## What to work on
Repeat the records below exactly, leaving out every picture.

## Data for analysis
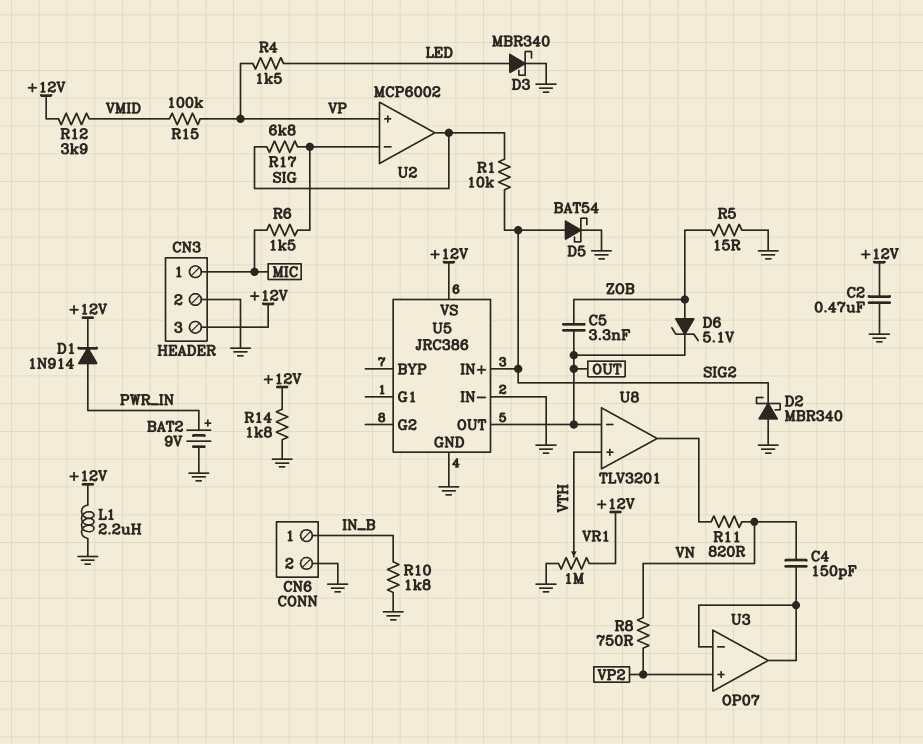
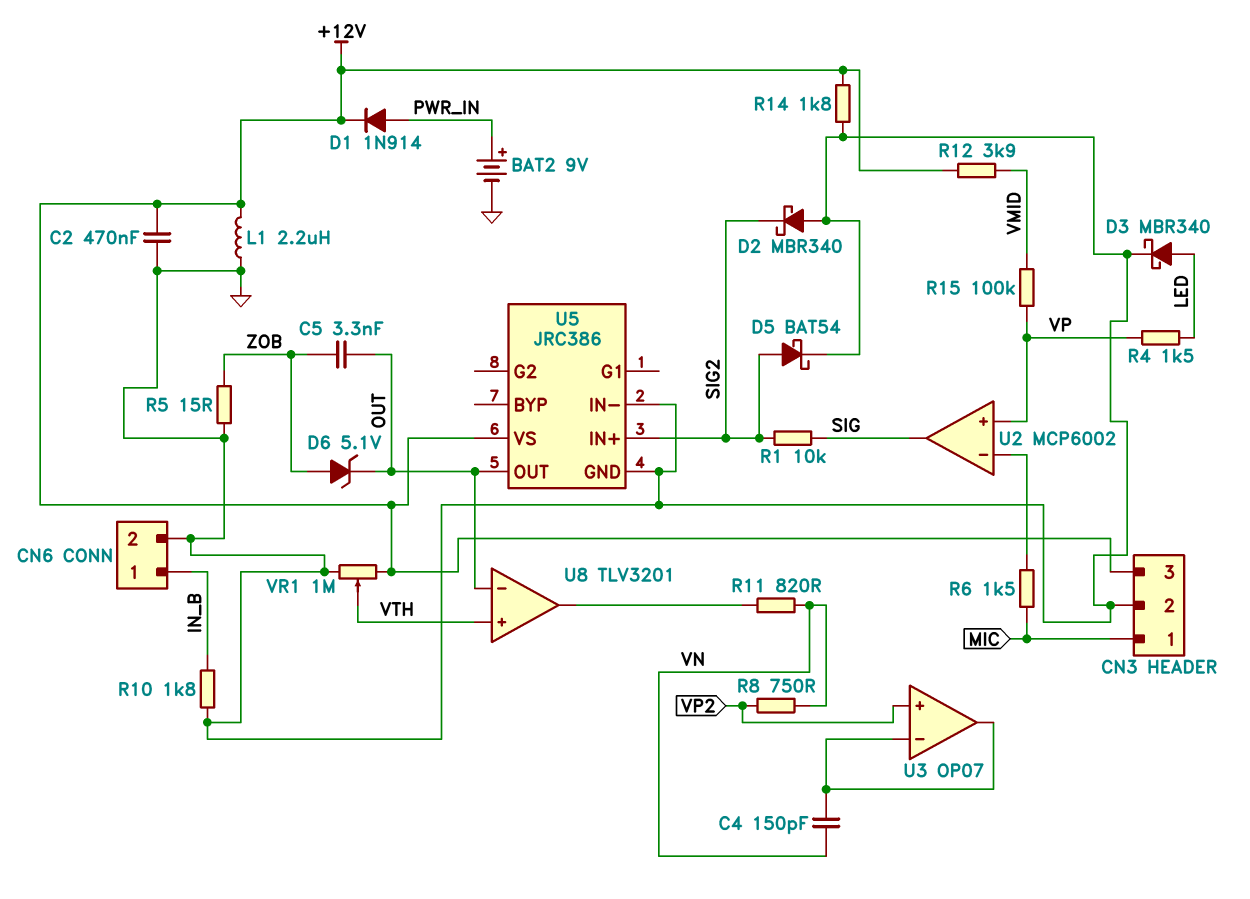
R17: 6.8k (SIG, U2/in-) -> none

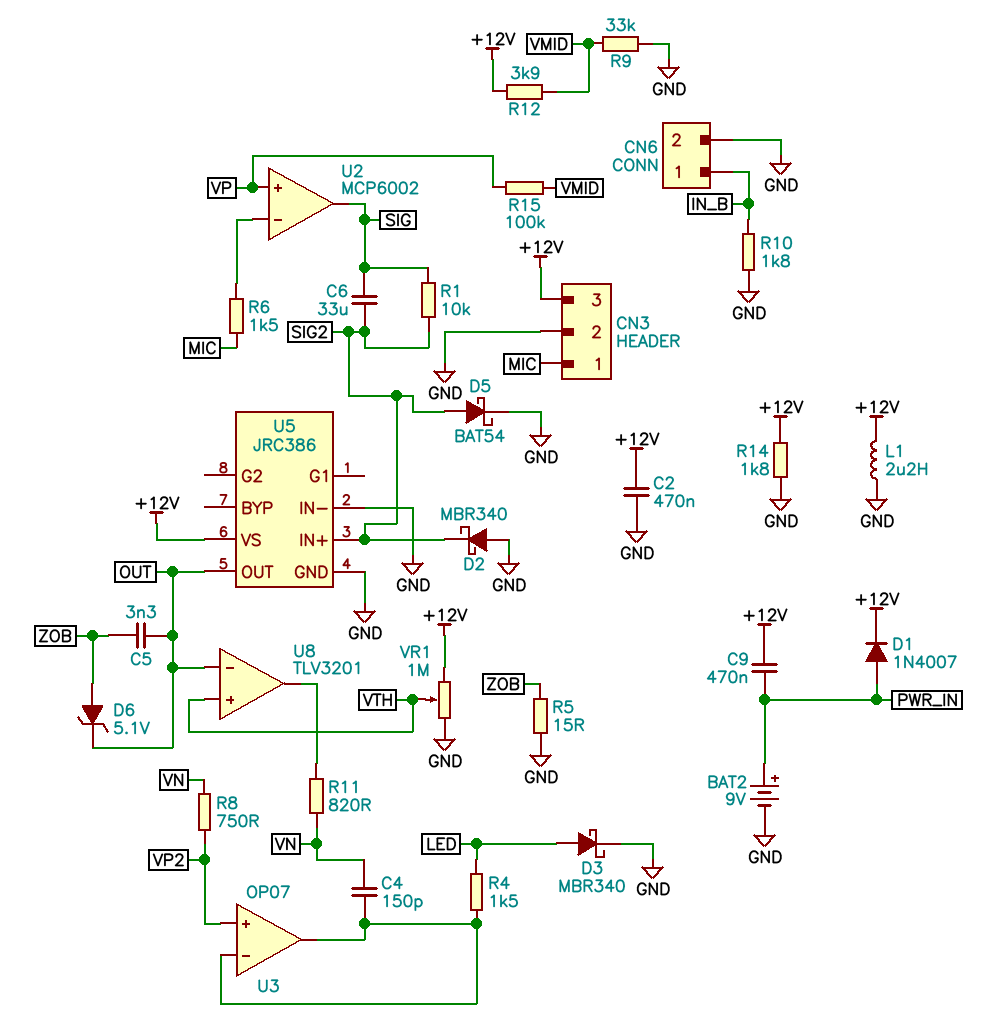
C6: none -> 33uF (SIG, SIG2)
C9: none -> 470nF (+12V, PWR_IN)
D1: diode 1N914 (A PWR_IN, K +12V) -> diode 1N4007 (A PWR_IN, K +12V)
R4: 1.5k (LED, VP) -> 1.5k (LED, U3/in-)
R9: none -> 33k (GND, VMID)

## Your response
R17: 6.8k (SIG, U2/in-) -> none

C6: none -> 33uF (SIG, SIG2)
C9: none -> 470nF (+12V, PWR_IN)
D1: diode 1N914 (A PWR_IN, K +12V) -> diode 1N4007 (A PWR_IN, K +12V)
R4: 1.5k (LED, VP) -> 1.5k (LED, U3/in-)
R9: none -> 33k (GND, VMID)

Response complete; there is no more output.